DATA FOR THIS TASK:
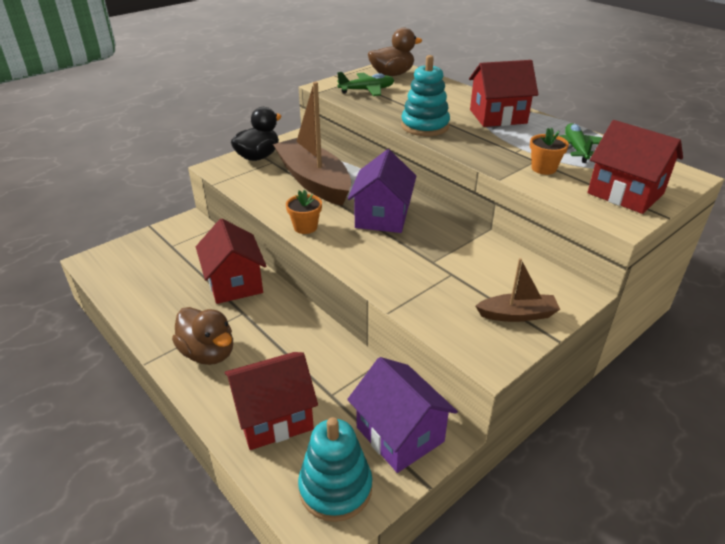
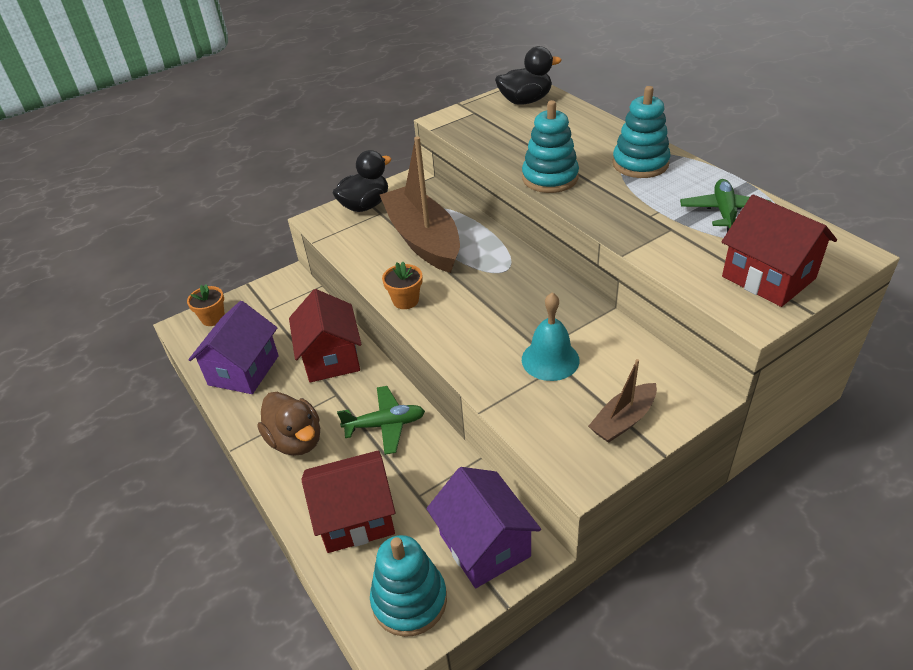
camera: 10 degrees right, 5 degrees up
(367, 90) = (491, 125): green plane -> green plane (385, 425)
(382, 217) = (493, 288): purple house -> purple house (244, 370)
(392, 74) = (525, 101): brown duck -> black duck
(443, 269) = (550, 359): none -> turquoise bell
(498, 116) = (640, 164): red house -> turquoise stacking toy
(517, 315) = (623, 420): brown boat -> brown boat turned 135 degrees clockwise
(543, 168) = (678, 240): orange flower pot -> orange flower pot (213, 318)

REQUIRED ACTION: Write out only what runs from the line holding "(443, 269) = (550, 359): none" through the last line of the records, exactly as shown.

WORKED SOLUTION:
(443, 269) = (550, 359): none -> turquoise bell
(498, 116) = (640, 164): red house -> turquoise stacking toy
(517, 315) = (623, 420): brown boat -> brown boat turned 135 degrees clockwise
(543, 168) = (678, 240): orange flower pot -> orange flower pot (213, 318)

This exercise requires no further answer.